PROMPT =>
In the listing below, the answer starts at the line that has "camera: 75 degrees left, 15 degrees up" and stops after the line that has "(637, 379) = (464, 152): none -> pink can"; please repeat that part exactly and nothing more.

(Beginning of TASK INPUT)

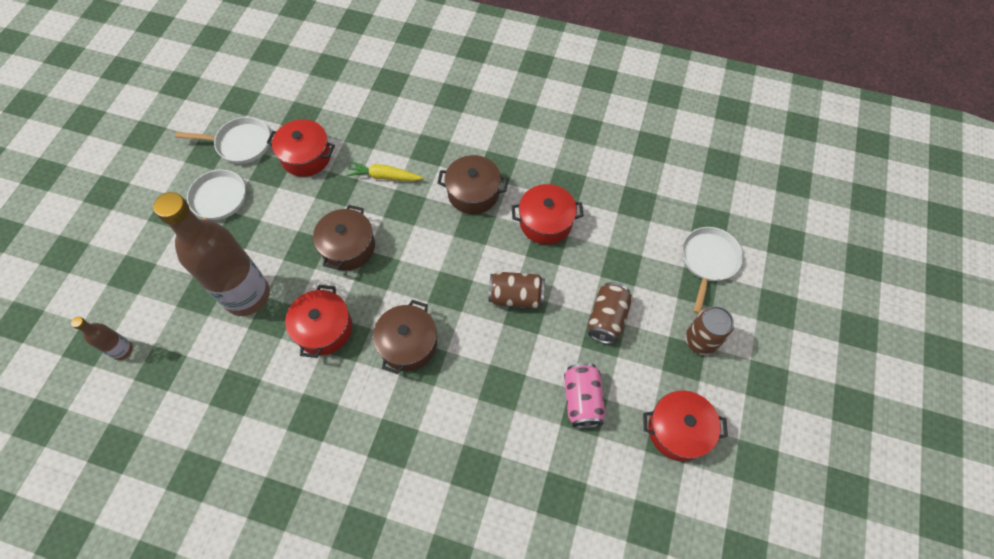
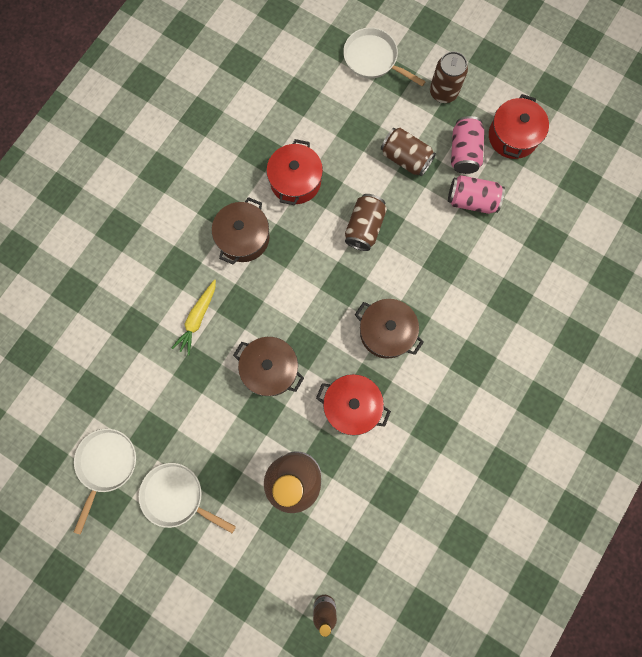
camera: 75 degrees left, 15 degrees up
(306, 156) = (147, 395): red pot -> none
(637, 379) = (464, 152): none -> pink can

(End of TASK INPUT)
(Beginning of TASK INPUT)

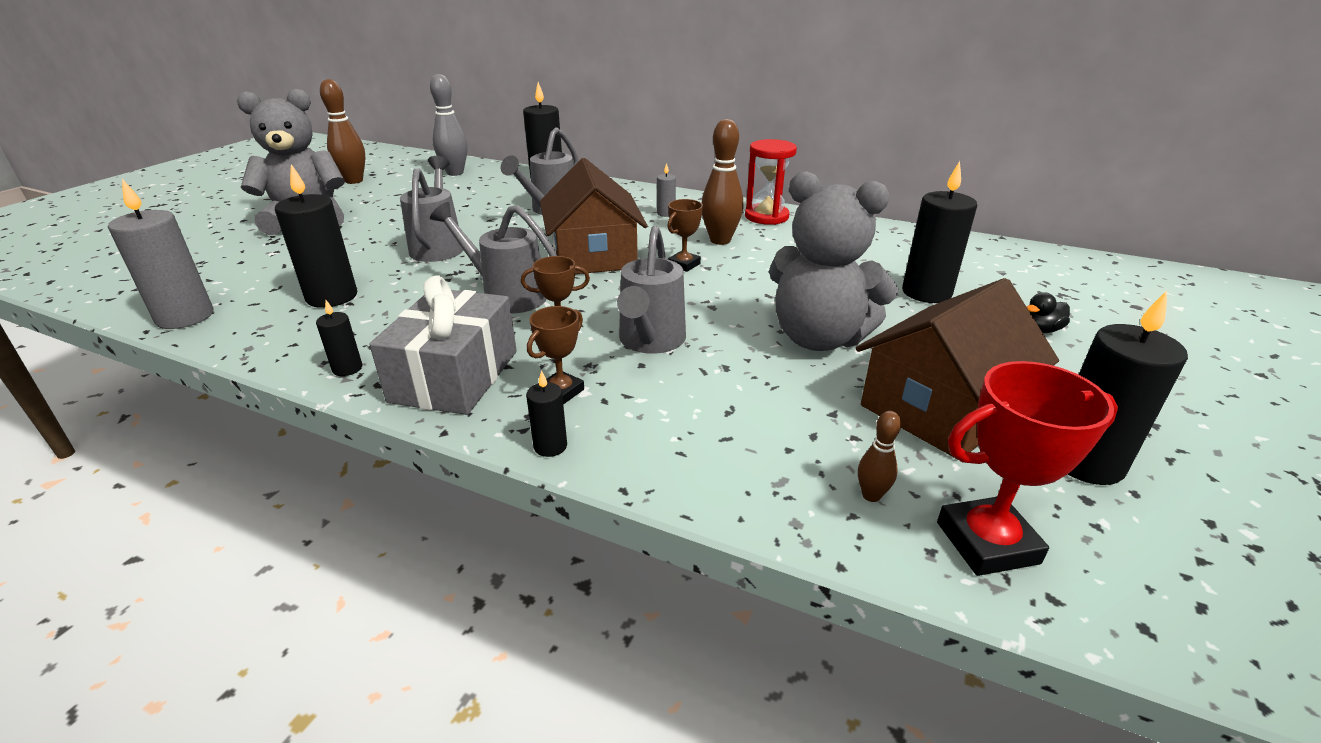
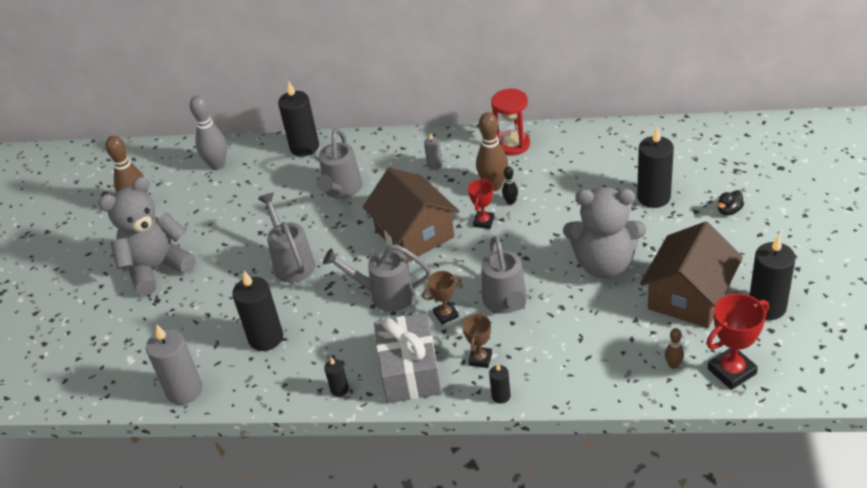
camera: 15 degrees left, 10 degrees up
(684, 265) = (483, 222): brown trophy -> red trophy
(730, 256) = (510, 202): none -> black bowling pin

(End of TASK INPUT)

WRITTEN ANSWER =>
camera: 75 degrees left, 15 degrees up
(306, 156) = (147, 395): red pot -> none
(637, 379) = (464, 152): none -> pink can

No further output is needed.